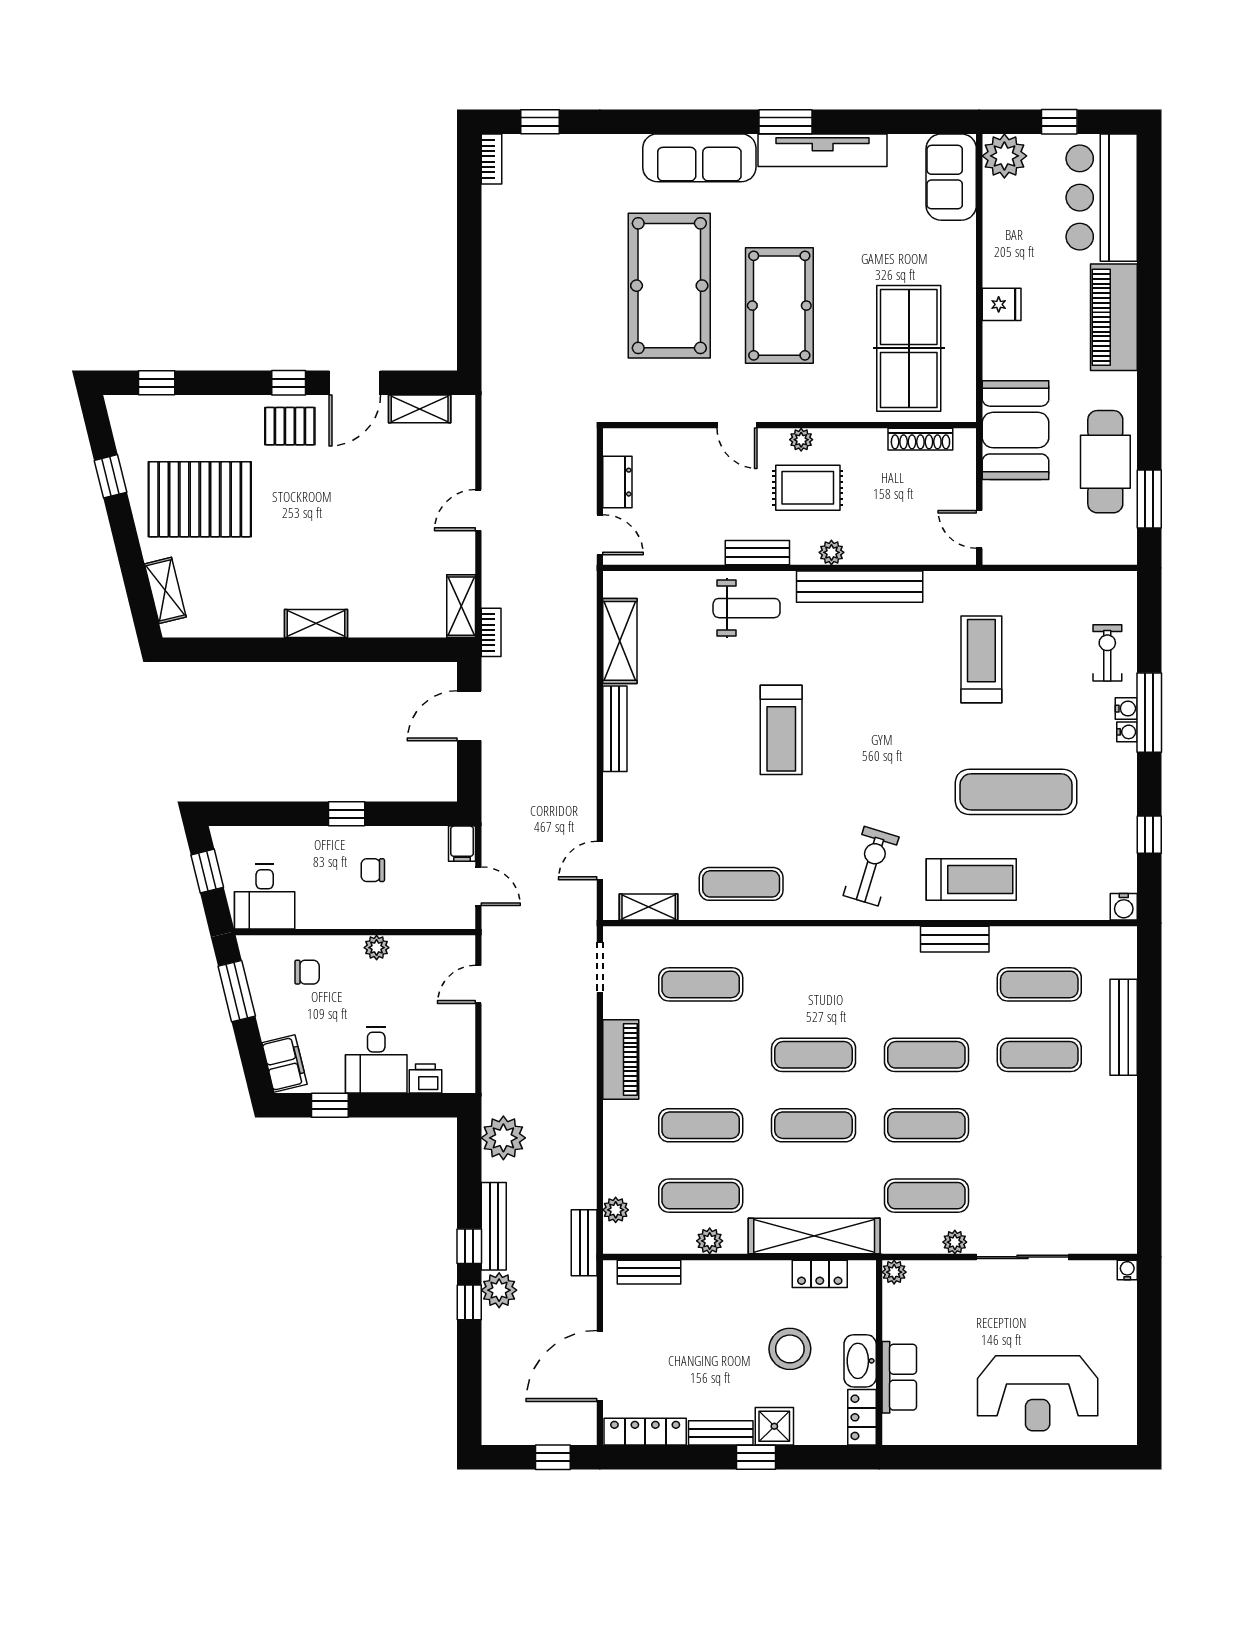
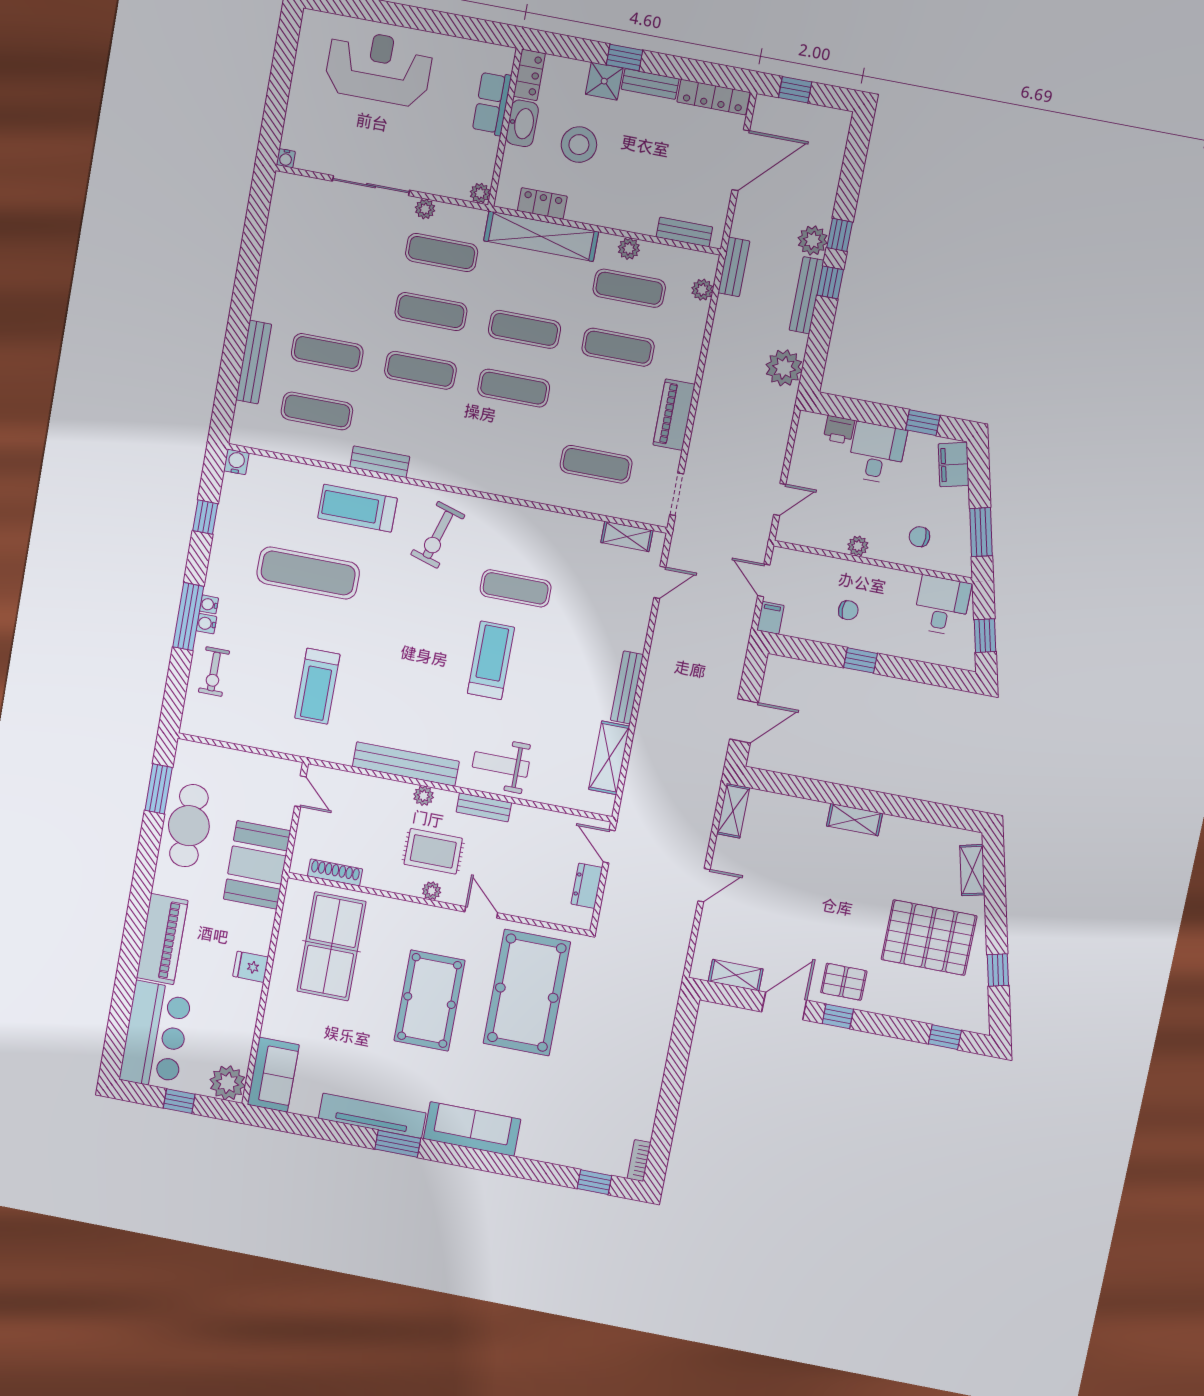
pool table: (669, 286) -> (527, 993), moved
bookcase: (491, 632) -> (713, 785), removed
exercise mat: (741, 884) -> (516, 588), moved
- - - - -
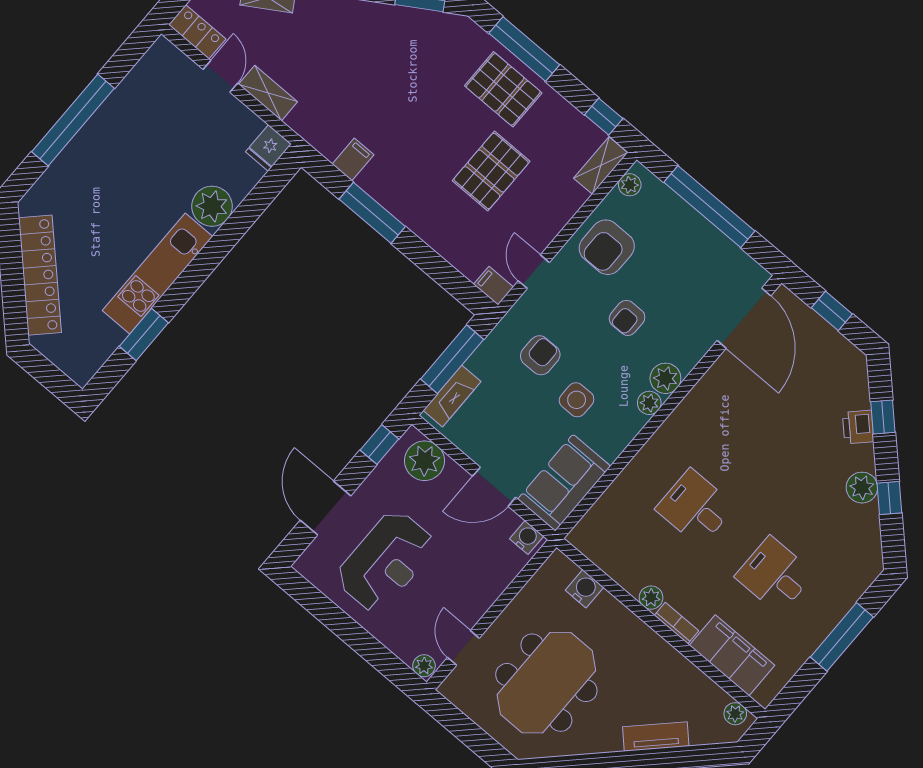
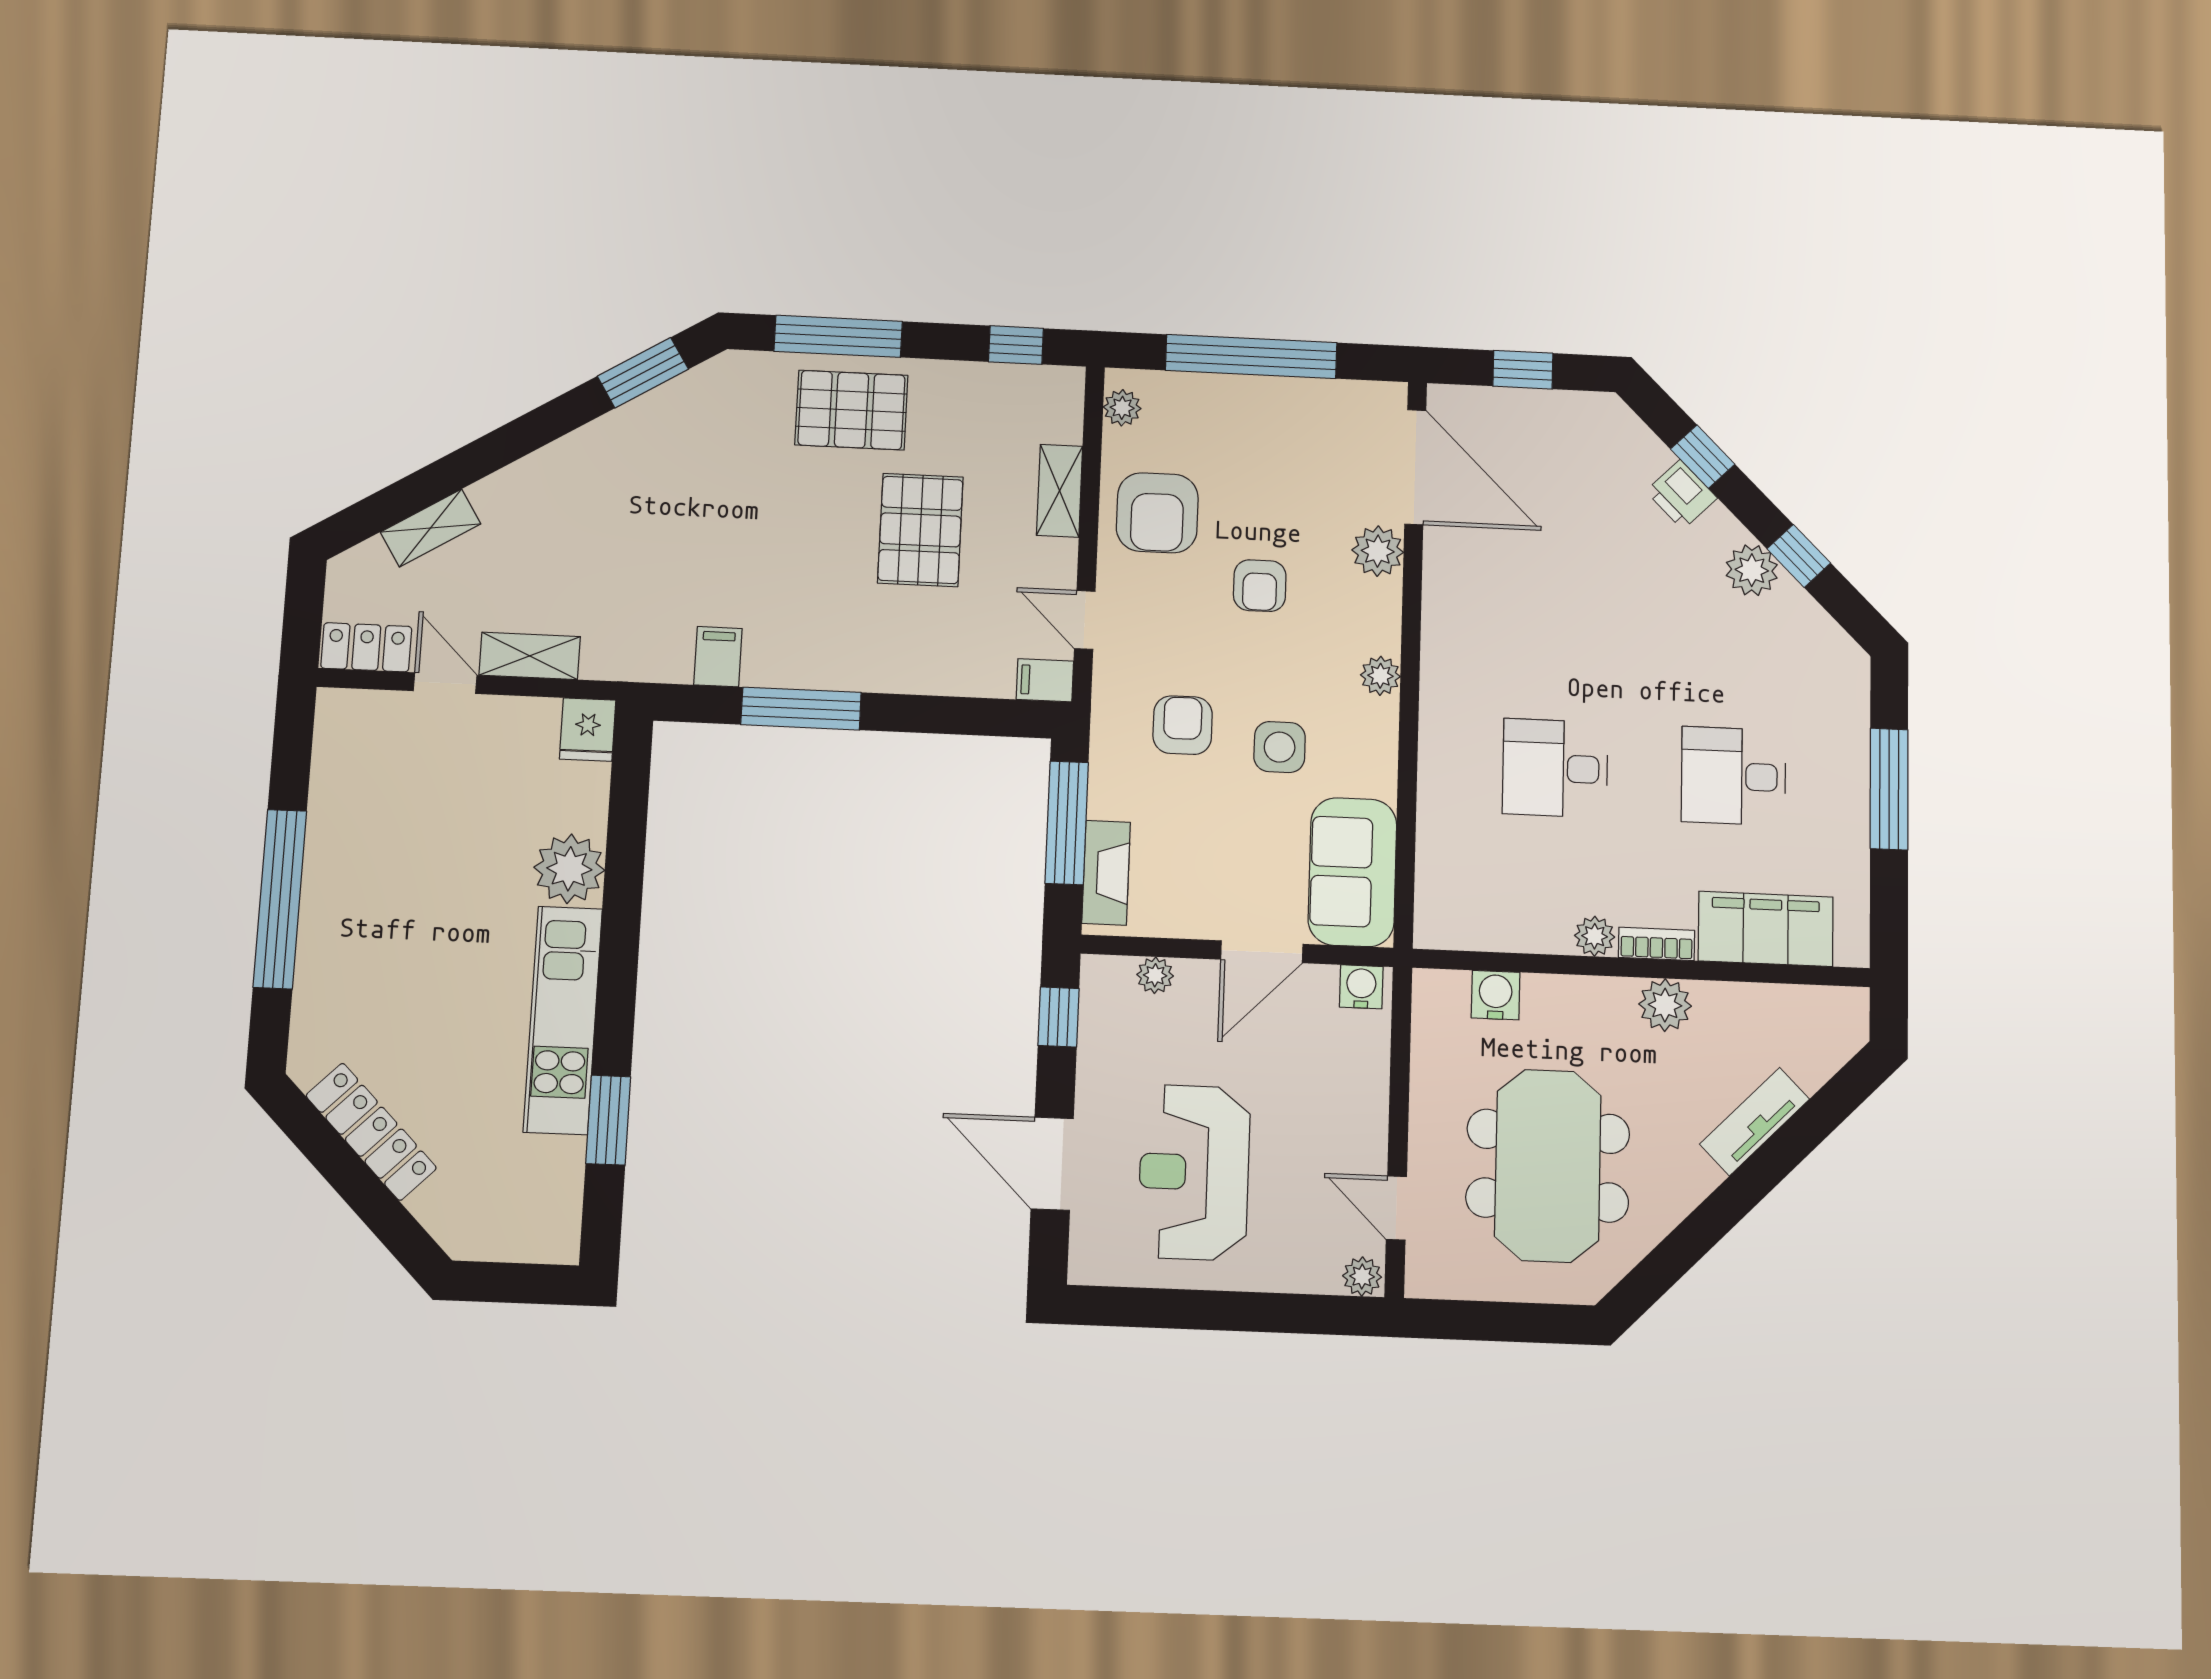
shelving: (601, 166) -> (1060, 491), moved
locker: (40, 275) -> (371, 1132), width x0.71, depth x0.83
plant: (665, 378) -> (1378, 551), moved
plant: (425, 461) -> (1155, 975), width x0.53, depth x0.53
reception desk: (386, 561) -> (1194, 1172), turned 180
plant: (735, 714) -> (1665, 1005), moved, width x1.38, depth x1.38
- - - - -
**Your task**
Exactly how many lines of the listing hold the word "depth"? Give the number with nothing else.

**Expected output**
3